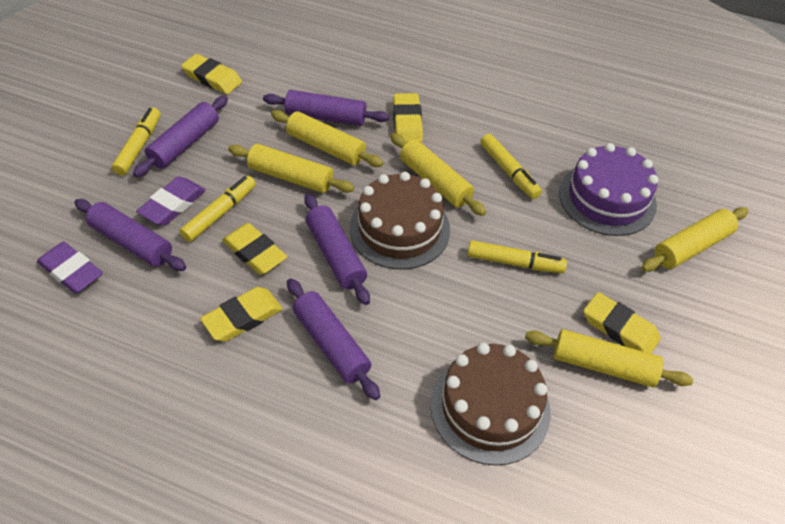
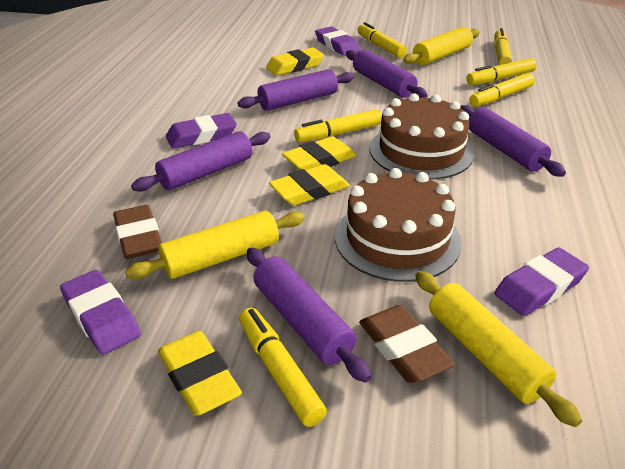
brown eraser: 0 -> 2
purple cake: 1 -> 0
purple eraser: 2 -> 4
yellow eraser: 5 -> 4
yellow marker: 4 -> 6
yellow rolling pin: 5 -> 3

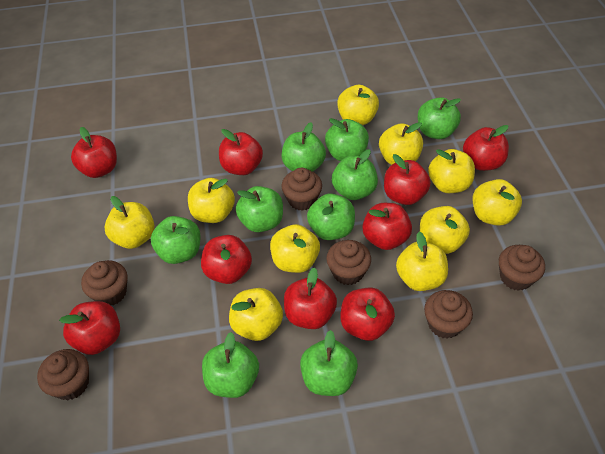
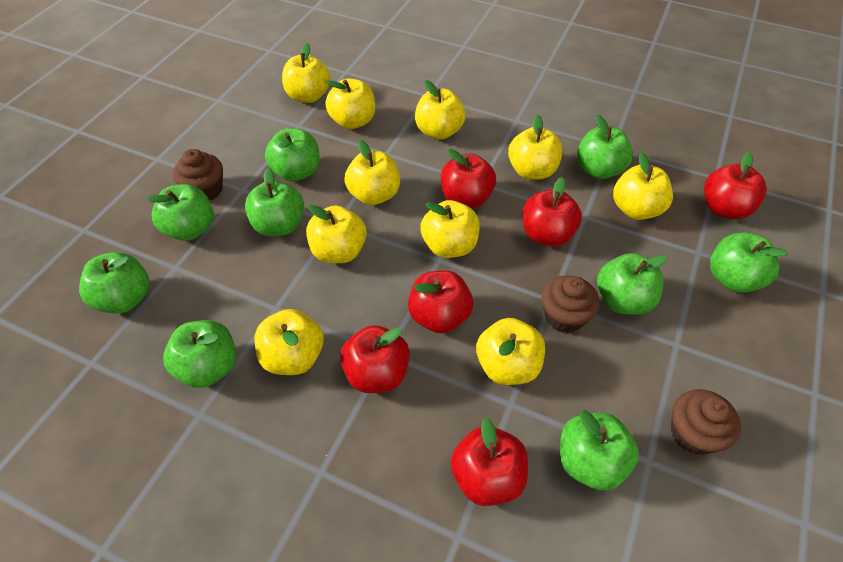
brown cupcake: 6 -> 3
red apple: 9 -> 6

------------

In the data above, find the line containing "yellow marker: 4 -> 6"; from there, please write out each line through the end, exactly, with the pictures omitted.

## Solved exercise
yellow marker: 4 -> 6
yellow rolling pin: 5 -> 3

brown cupcake: 6 -> 3
red apple: 9 -> 6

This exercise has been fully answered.